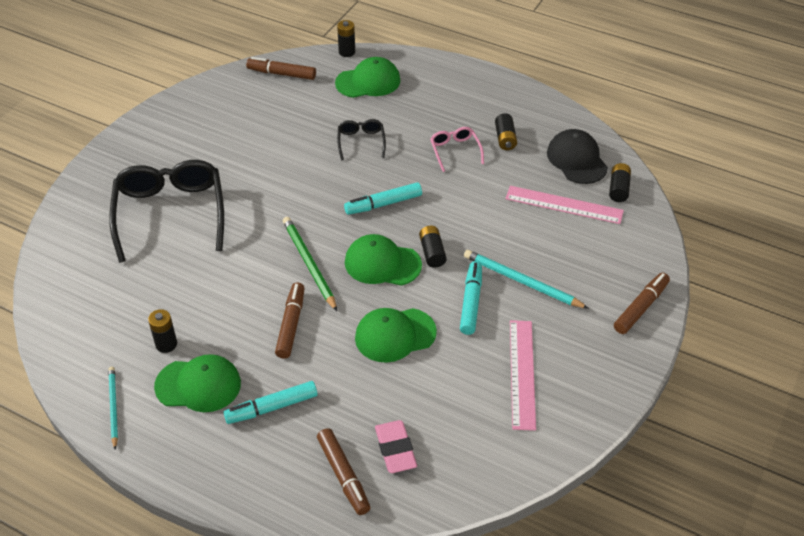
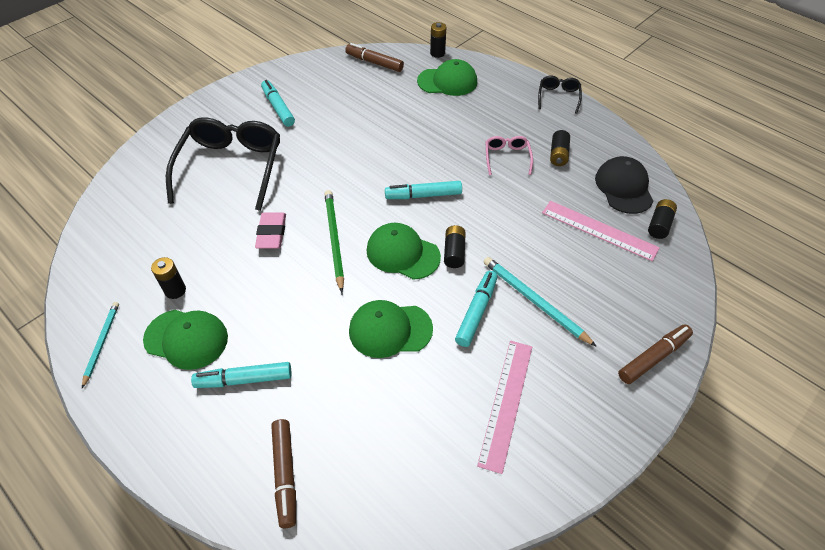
camera: 15 degrees right, 5 degrees up
(195, 141) = (278, 108): none -> turquoise marker
(291, 325) = (295, 297): brown marker -> none
(361, 142) = (422, 134): black glasses -> black glasses (558, 97)
(395, 449) = (348, 458): pink eraser -> pink eraser (272, 233)

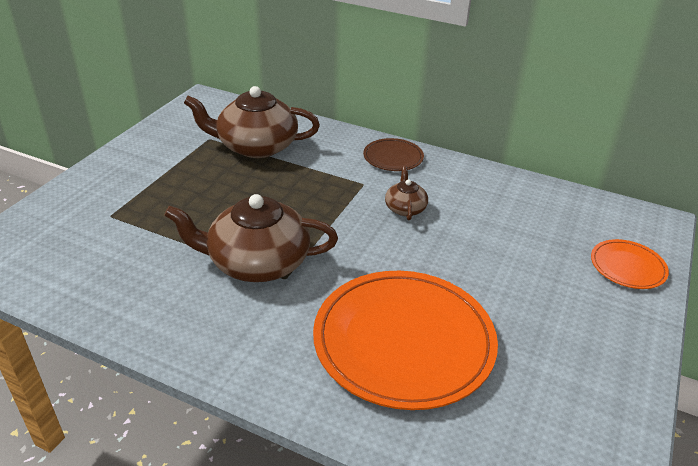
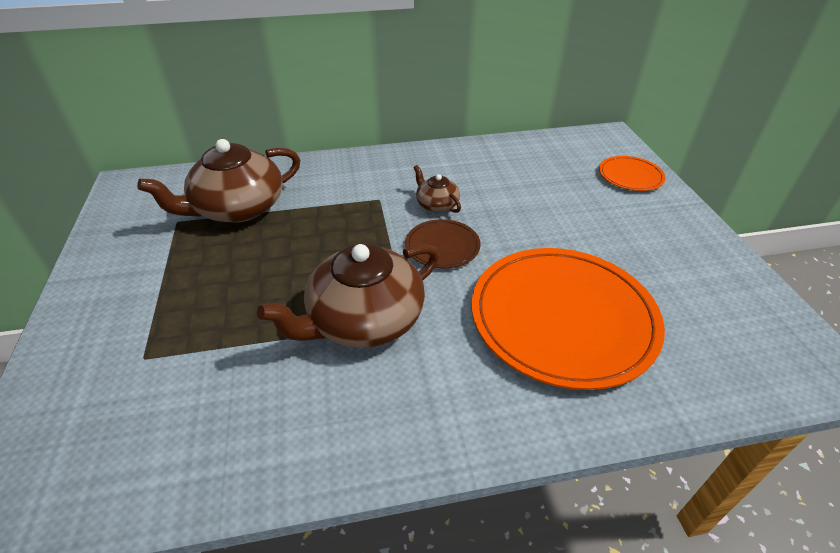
camera: 35 degrees left, 5 degrees up
(393, 157) = (378, 166): brown plate -> brown plate (442, 246)

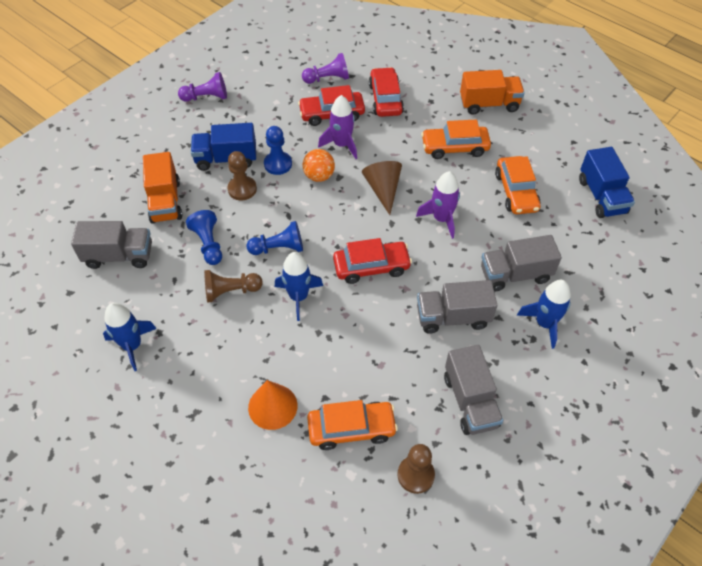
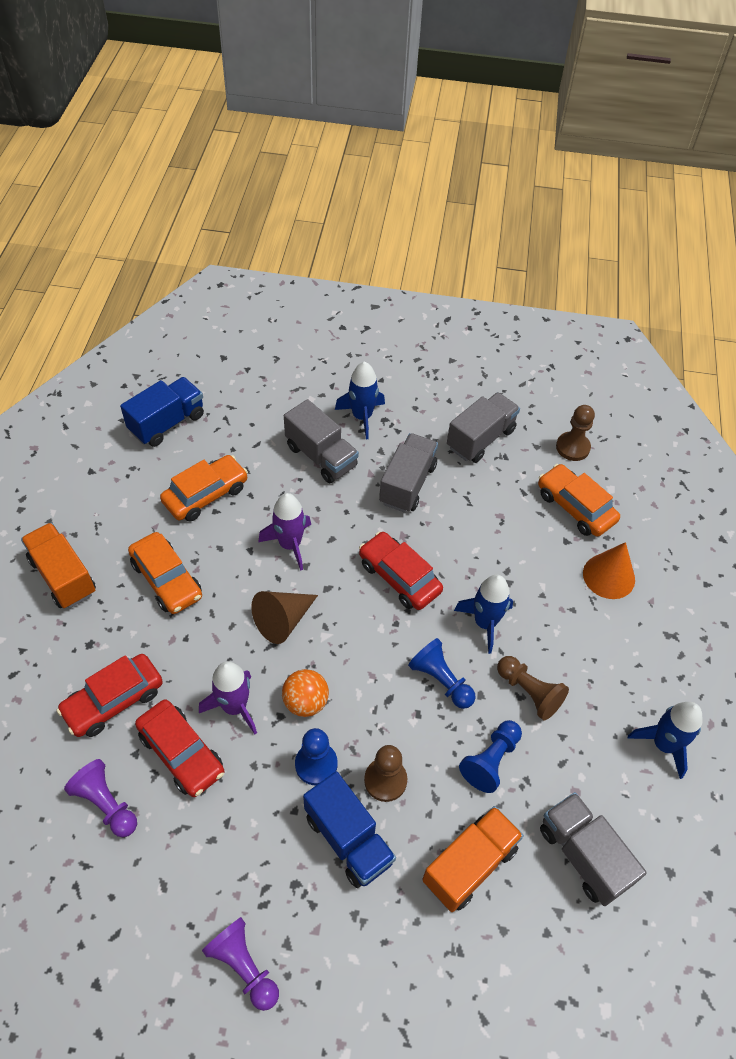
camera: 125 degrees left, 0 degrees up
(452, 317) = (407, 484): grey truck -> grey truck turned 120 degrees counterclockwise

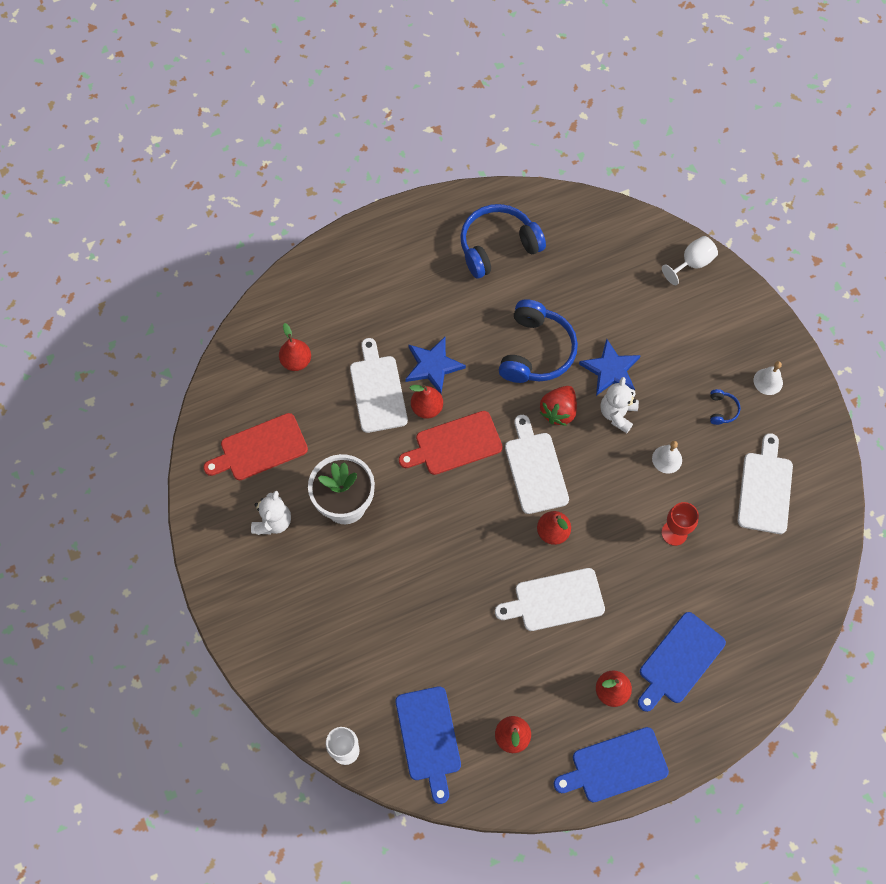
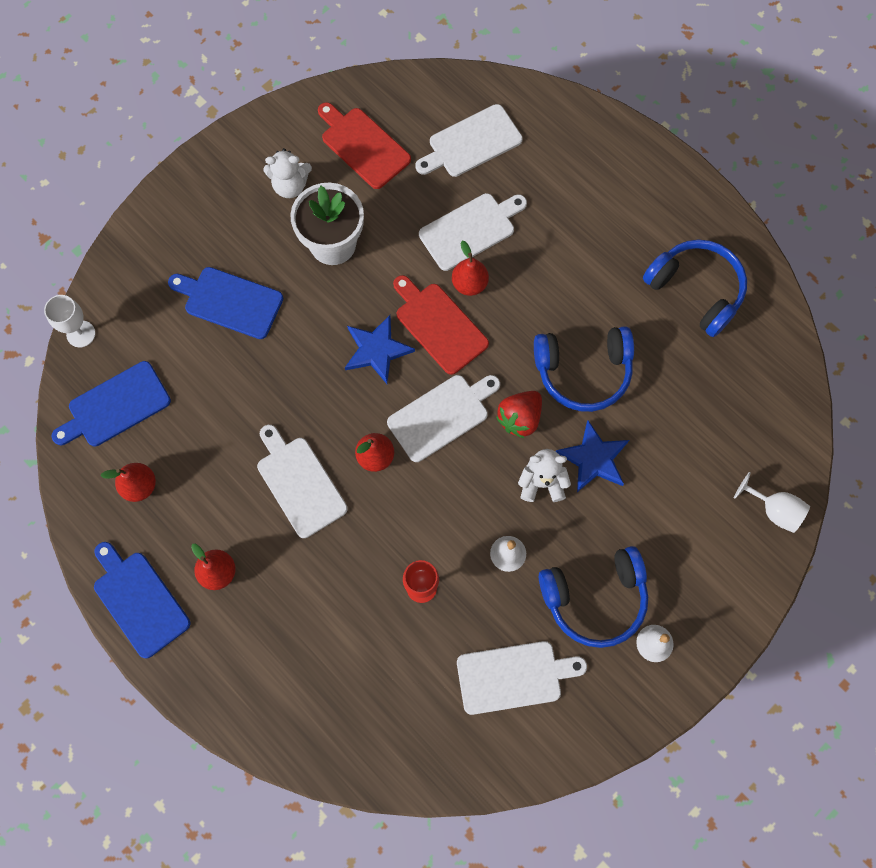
camera: 70 degrees right, 5 degrees up
(296, 361) = (471, 143): red pear -> white cutting board
(433, 366) = (521, 273): blue star -> blue star (377, 350)
(558, 411) = (520, 418): red strawberry -> red strawberry turned 60 degrees counterclockwise
(679, 661) = (275, 635): blue cutting board -> blue cutting board (230, 301)
(722, 410) = (595, 598): blue headphones -> blue headphones, size x2.42

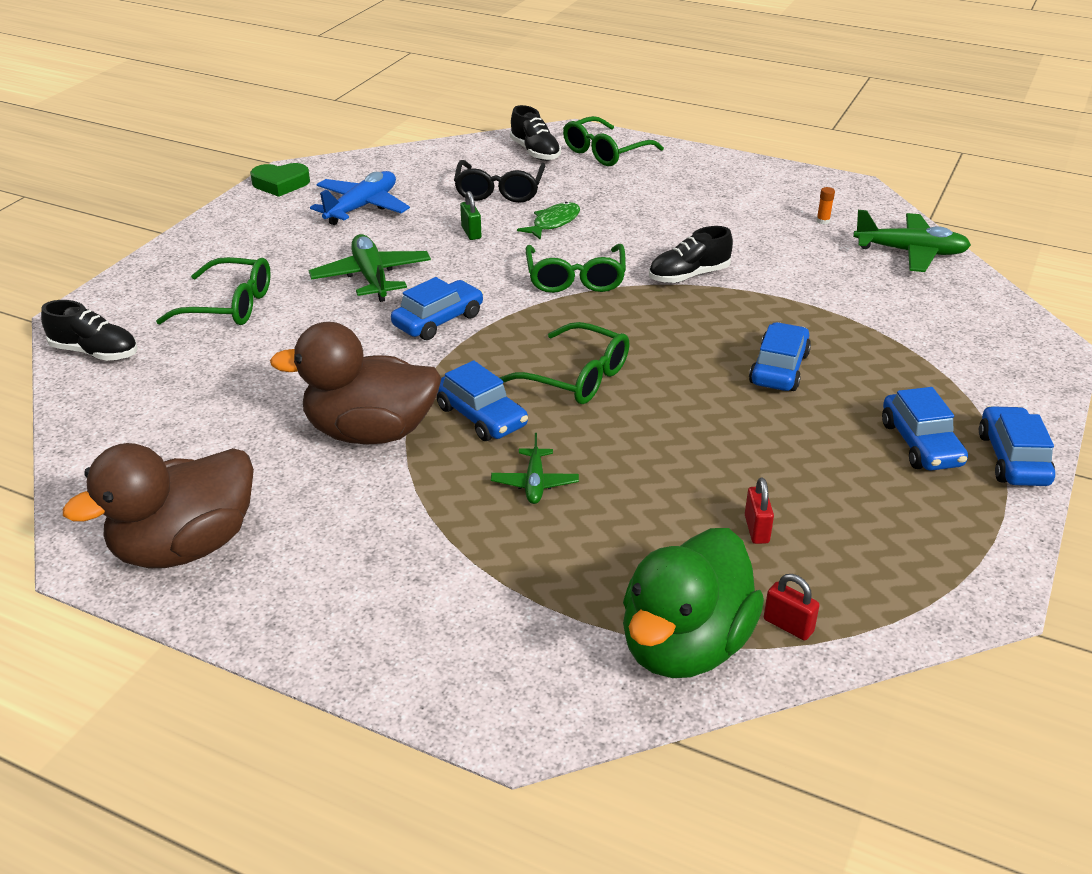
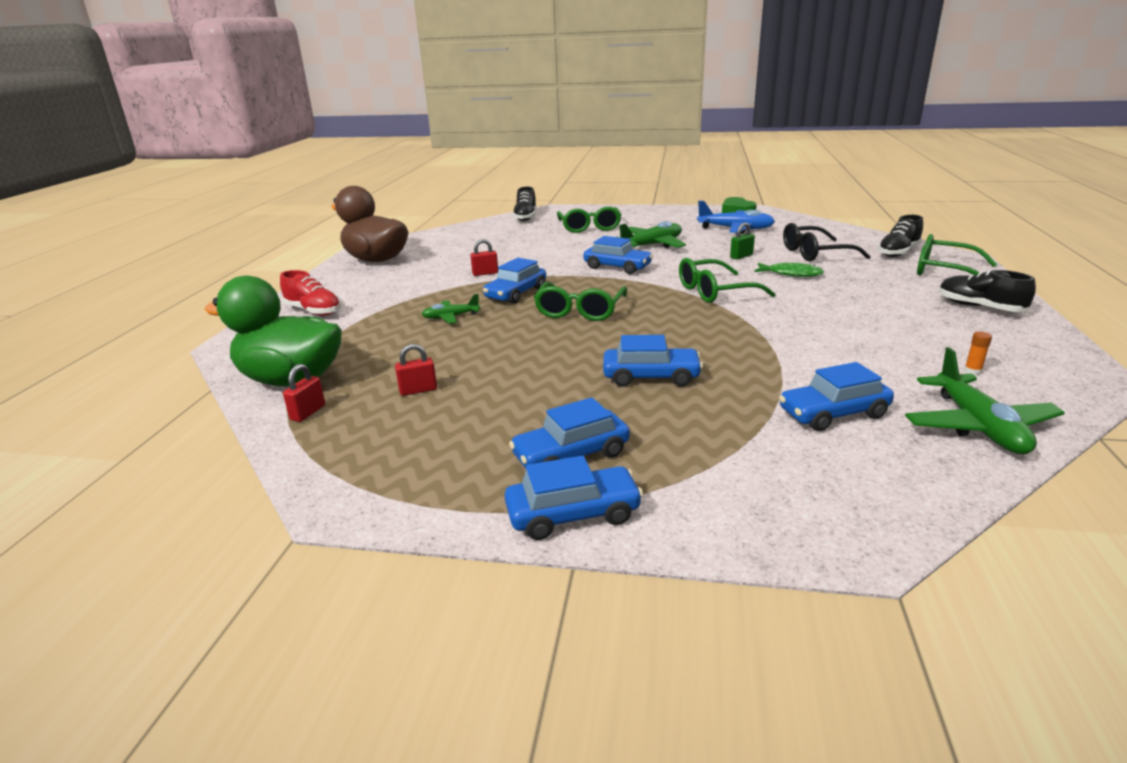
camera: 75 degrees right, 10 degrees down
(370, 432) = (485, 273): brown duck -> red padlock
(416, 629) = (313, 311): none -> red shoe
(688, 276) = (769, 326): black shoe -> black shoe (979, 307)
(877, 300) = (833, 414): none -> blue car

+---+

Task description -> Your reply is the full set of entries reproduced exactly, with images omitted.

Output ->
camera: 15 degrees right, 5 degrees up
(195, 141) = (278, 108): none -> turquoise marker
(291, 325) = (295, 297): brown marker -> none
(361, 142) = (422, 134): black glasses -> black glasses (558, 97)
(395, 449) = (348, 458): pink eraser -> pink eraser (272, 233)

camera: 35 degrees left, 5 degrees up
(393, 157) = (378, 166): brown plate -> brown plate (442, 246)

camera: 125 degrees left, 0 degrees up
(452, 317) = (407, 484): grey truck -> grey truck turned 120 degrees counterclockwise

camera: 70 degrees right, 5 degrees up
(296, 361) = (471, 143): red pear -> white cutting board
(433, 366) = (521, 273): blue star -> blue star (377, 350)
(558, 411) = (520, 418): red strawberry -> red strawberry turned 60 degrees counterclockwise
(679, 661) = (275, 635): blue cutting board -> blue cutting board (230, 301)
(722, 410) = (595, 598): blue headphones -> blue headphones, size x2.42

camera: 75 degrees right, 10 degrees down
(370, 432) = (485, 273): brown duck -> red padlock
(416, 629) = (313, 311): none -> red shoe
(688, 276) = (769, 326): black shoe -> black shoe (979, 307)
(877, 300) = (833, 414): none -> blue car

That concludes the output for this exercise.